== Required action ==
Every line below that includes the word "degrees" needs to be copied.

== Data shown ==
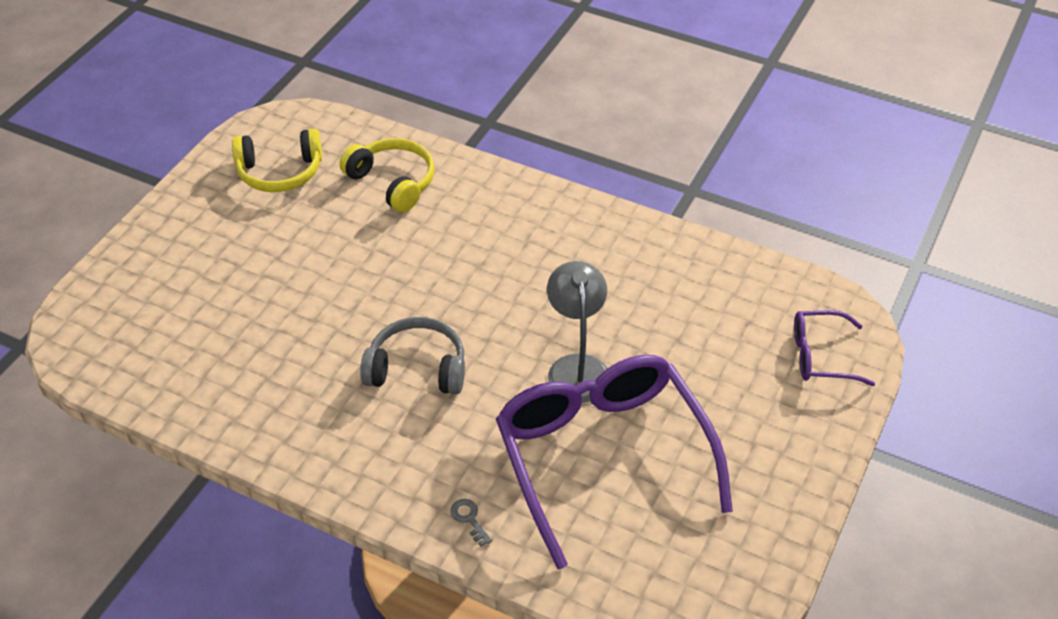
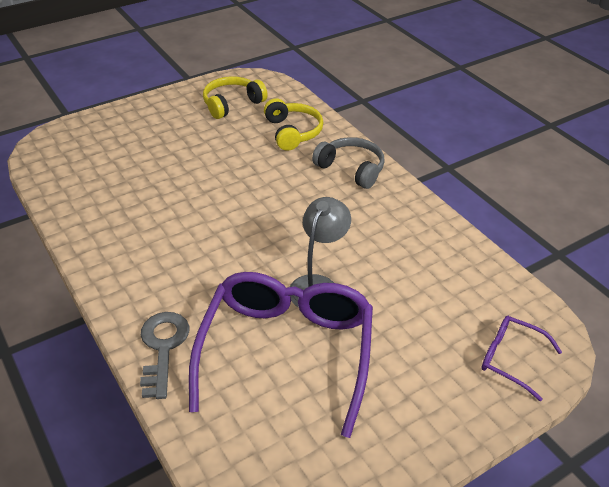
camera: 30 degrees right, 5 degrees down
(280, 172) = (232, 104): yellow headphones -> yellow headphones turned 120 degrees clockwise
(417, 368) = (213, 241): grey headphones -> grey headphones (351, 169)
(469, 519) = (163, 348): grey key -> grey key, size x2.25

== Answer to this problem ==
camera: 30 degrees right, 5 degrees down
(280, 172) = (232, 104): yellow headphones -> yellow headphones turned 120 degrees clockwise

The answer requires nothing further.